Please give again, exactly and only, the stretch of lines from the one containing "red cone E6 level 2 -> red cone D3 level 2" to the end of the entries below.

========

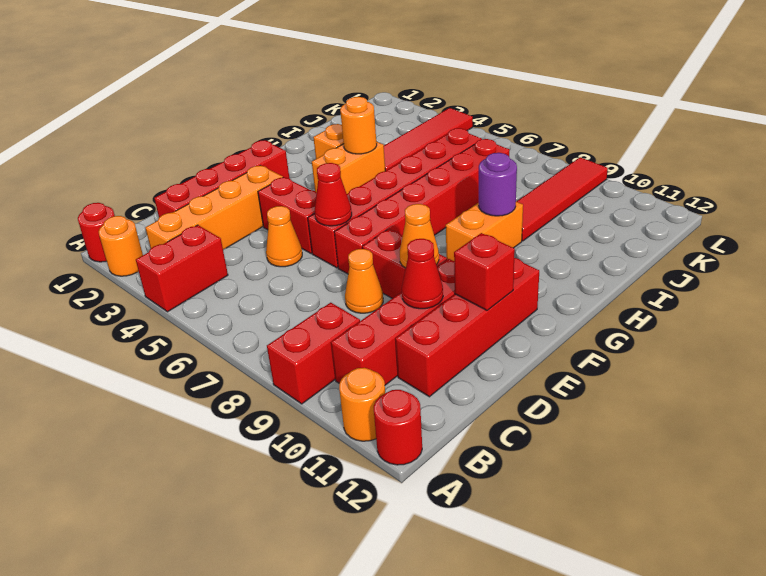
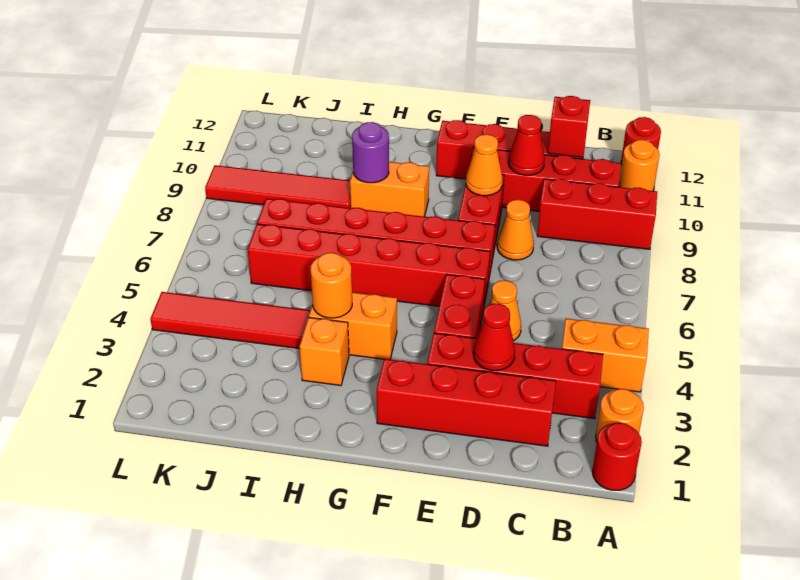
red brick A4:B4 level 1 -> orange brick A4:B4 level 1
red brick A9:B9 level 1 -> red brick A9:C9 level 1
orange brick B3:E3 level 1 -> red brick B3:E3 level 1
red cone E6 level 2 -> red cone D3 level 2
red brick E11 level 2 -> red brick C11 level 2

========

• **Finished task**:
red cone E6 level 2 -> red cone D3 level 2
red brick E11 level 2 -> red brick C11 level 2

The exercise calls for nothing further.